_PROBLEM DESCRIPTION_. Using the records below, output the stretch that opens with the line containing "(446, 313) = (365, 247): green" and closes with the line containing "(648, 304) = (524, 255): grey", exactly and including both lines, with nothing more.

_DATA SHOWN_.
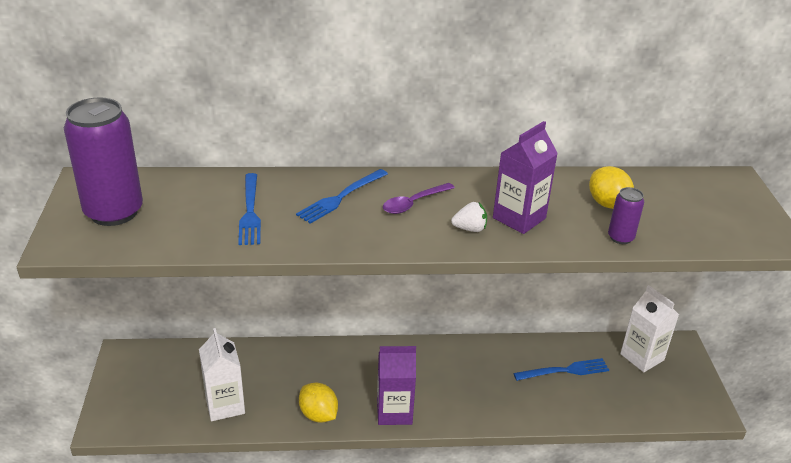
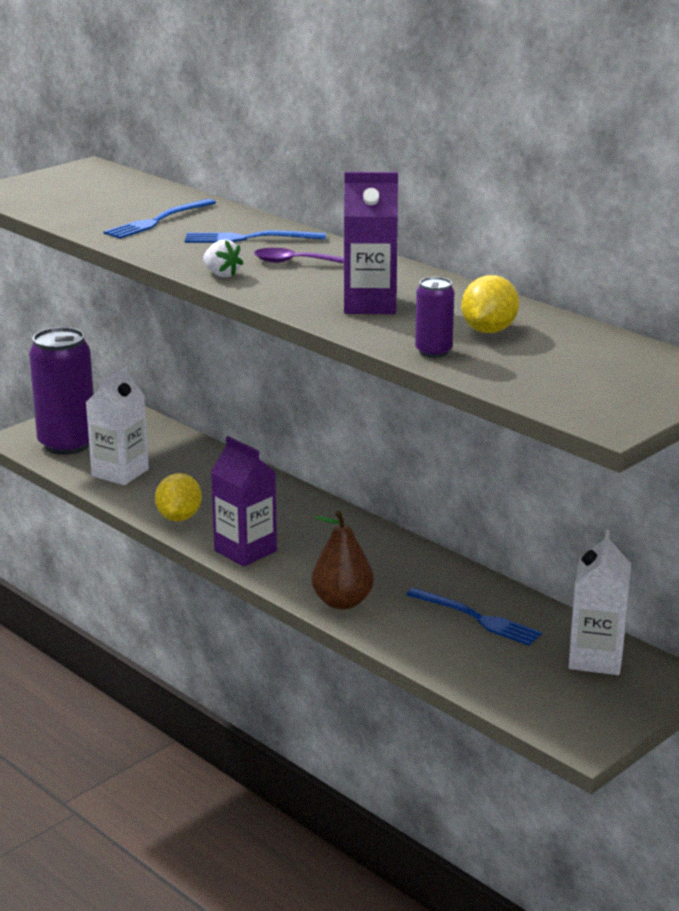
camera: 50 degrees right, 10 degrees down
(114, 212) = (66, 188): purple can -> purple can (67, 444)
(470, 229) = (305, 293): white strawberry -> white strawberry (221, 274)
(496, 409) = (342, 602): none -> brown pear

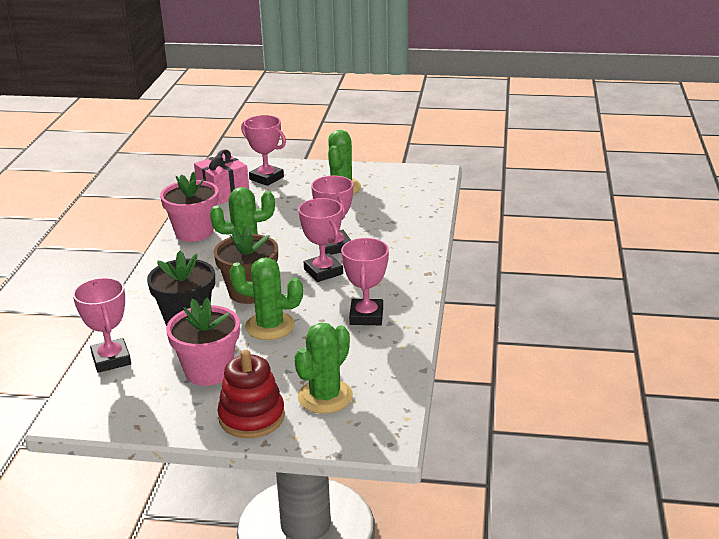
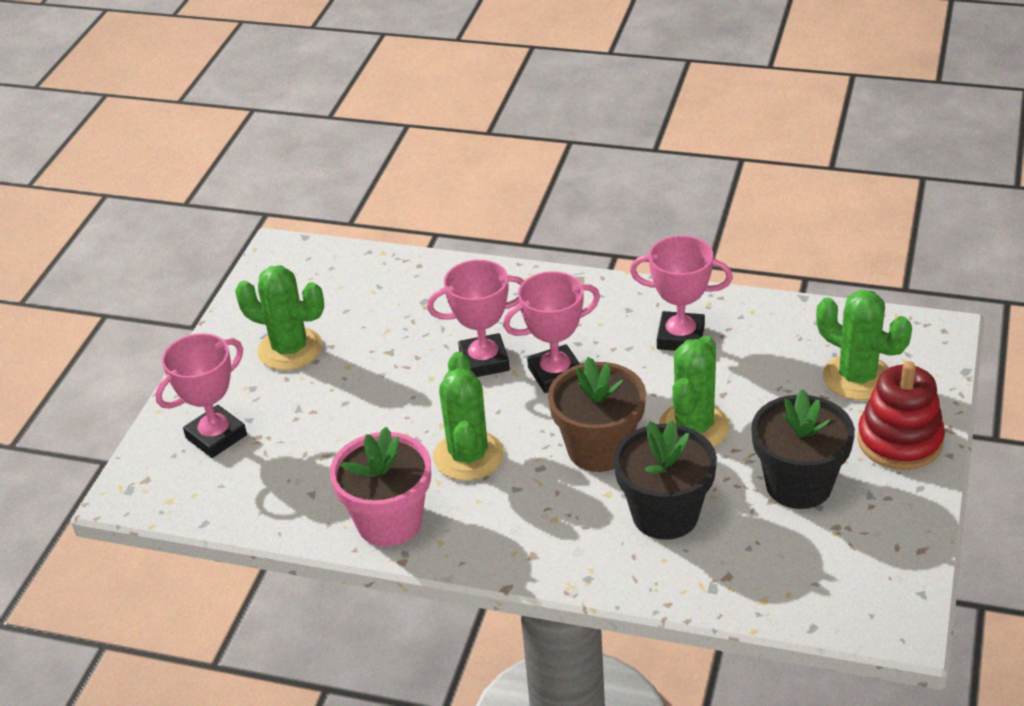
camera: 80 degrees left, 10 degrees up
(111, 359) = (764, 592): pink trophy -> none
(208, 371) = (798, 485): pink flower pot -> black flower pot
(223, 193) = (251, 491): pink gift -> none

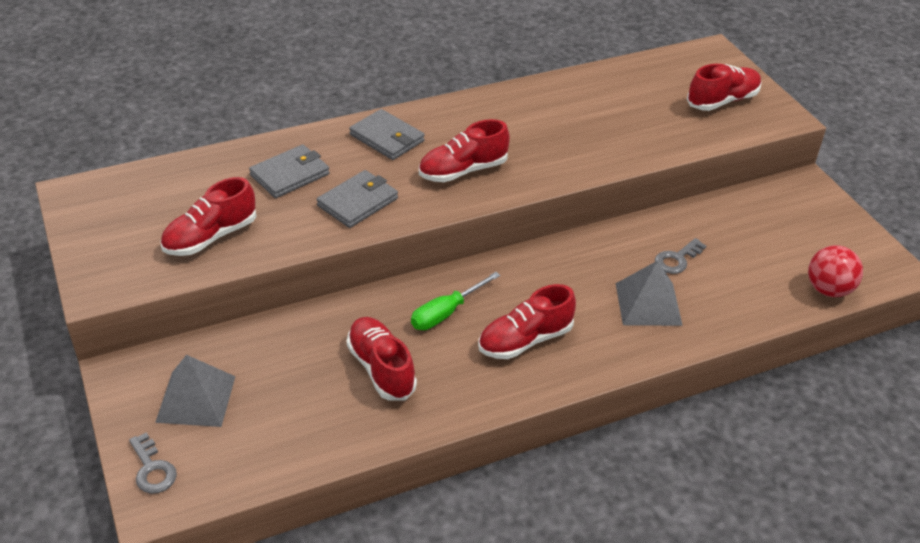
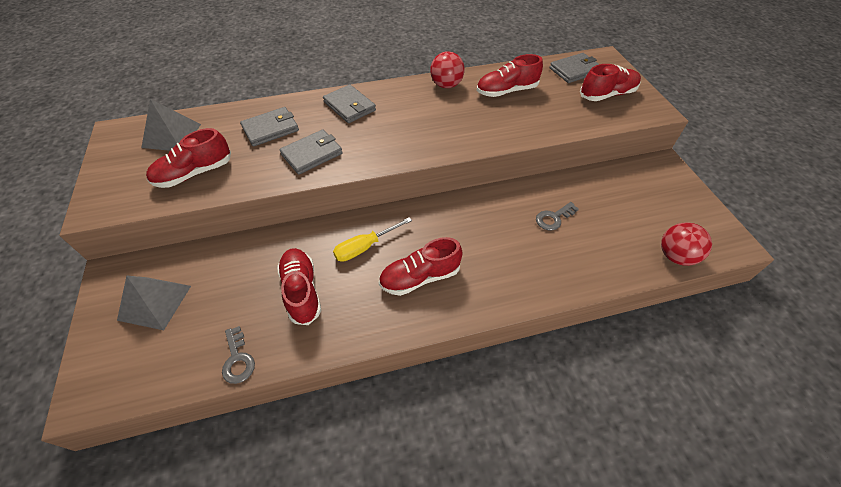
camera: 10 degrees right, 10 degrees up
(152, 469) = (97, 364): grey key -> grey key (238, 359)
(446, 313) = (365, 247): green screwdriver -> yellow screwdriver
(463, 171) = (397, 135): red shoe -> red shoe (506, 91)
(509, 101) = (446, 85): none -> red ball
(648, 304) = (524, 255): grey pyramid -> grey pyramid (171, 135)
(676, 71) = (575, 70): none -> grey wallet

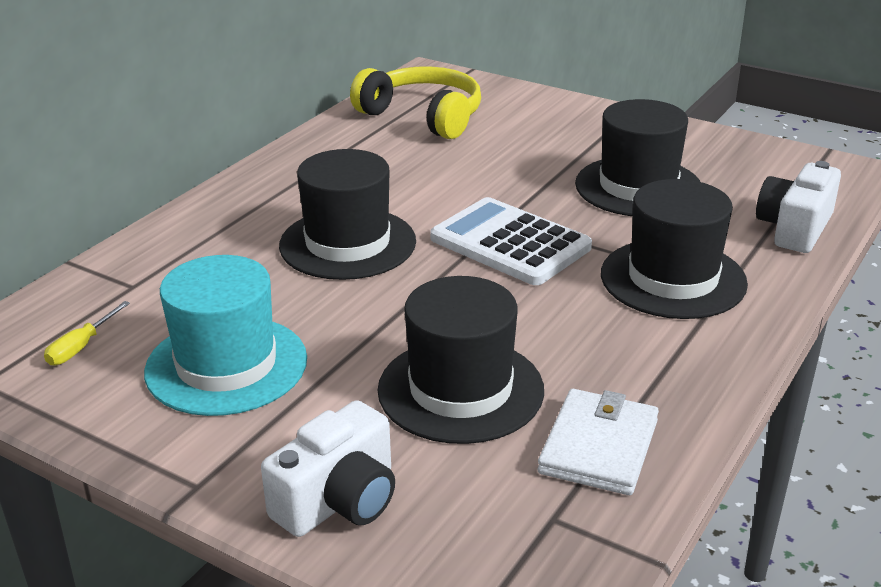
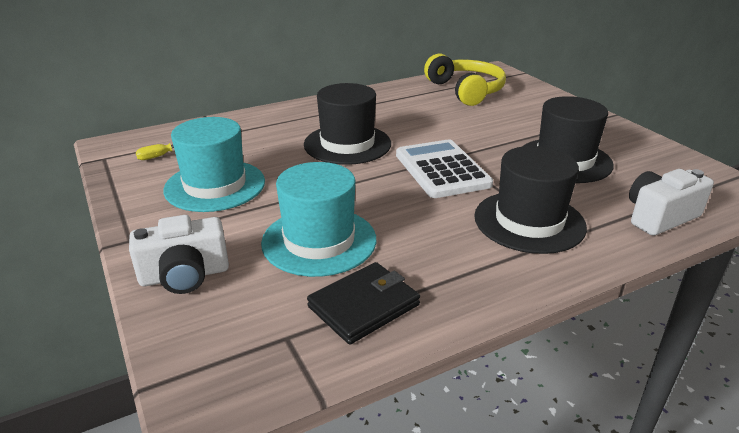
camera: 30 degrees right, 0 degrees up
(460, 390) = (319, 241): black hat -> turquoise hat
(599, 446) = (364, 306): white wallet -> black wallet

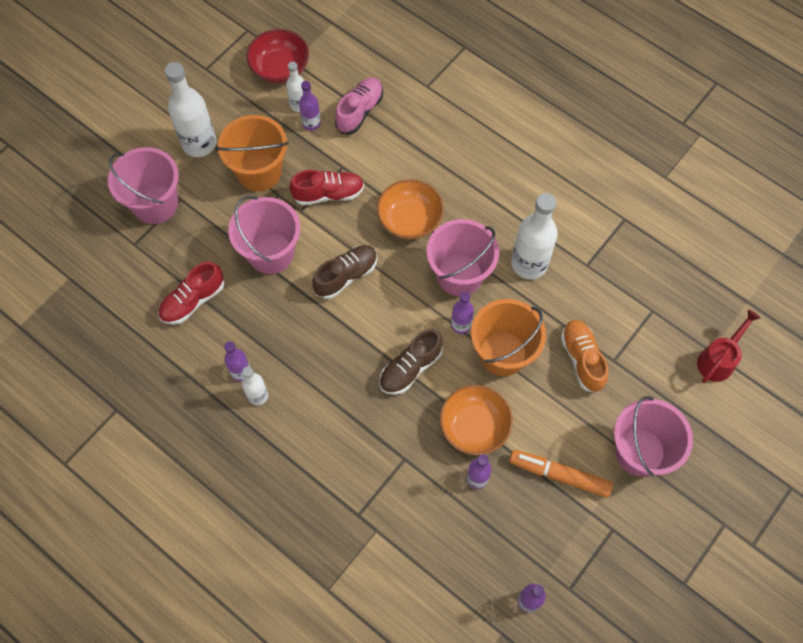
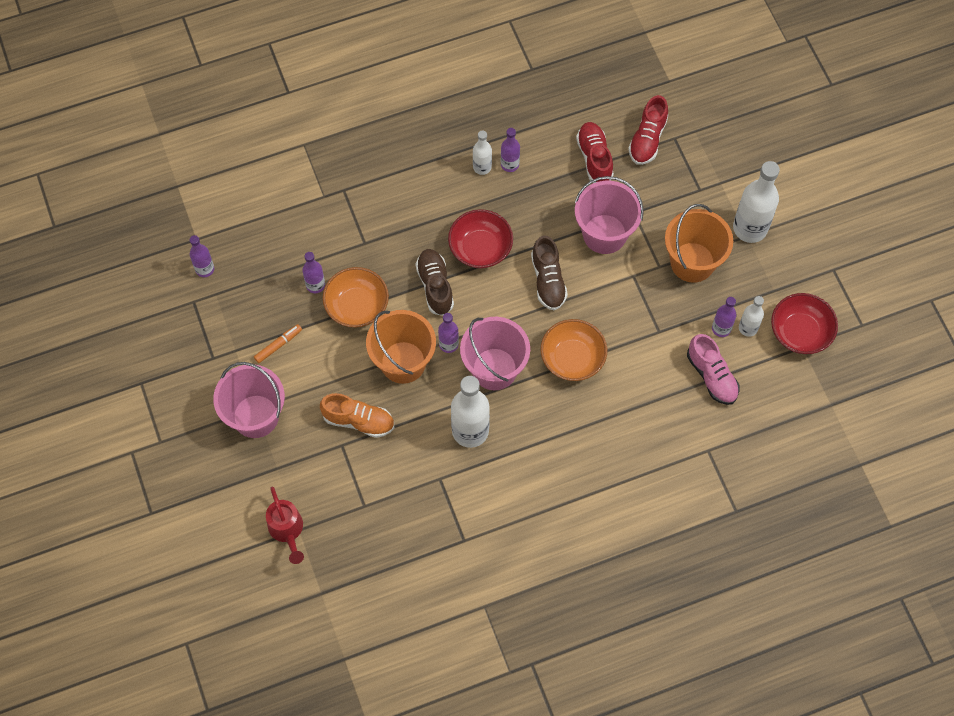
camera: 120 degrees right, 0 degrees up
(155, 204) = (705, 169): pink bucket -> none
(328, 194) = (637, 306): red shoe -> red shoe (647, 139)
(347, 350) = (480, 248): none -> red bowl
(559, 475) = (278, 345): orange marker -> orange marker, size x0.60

_YOUR RESPONSE_.
(446, 313) = (365, 247): green screwdriver -> yellow screwdriver
(463, 171) = (397, 135): red shoe -> red shoe (506, 91)
(509, 101) = (446, 85): none -> red ball
(648, 304) = (524, 255): grey pyramid -> grey pyramid (171, 135)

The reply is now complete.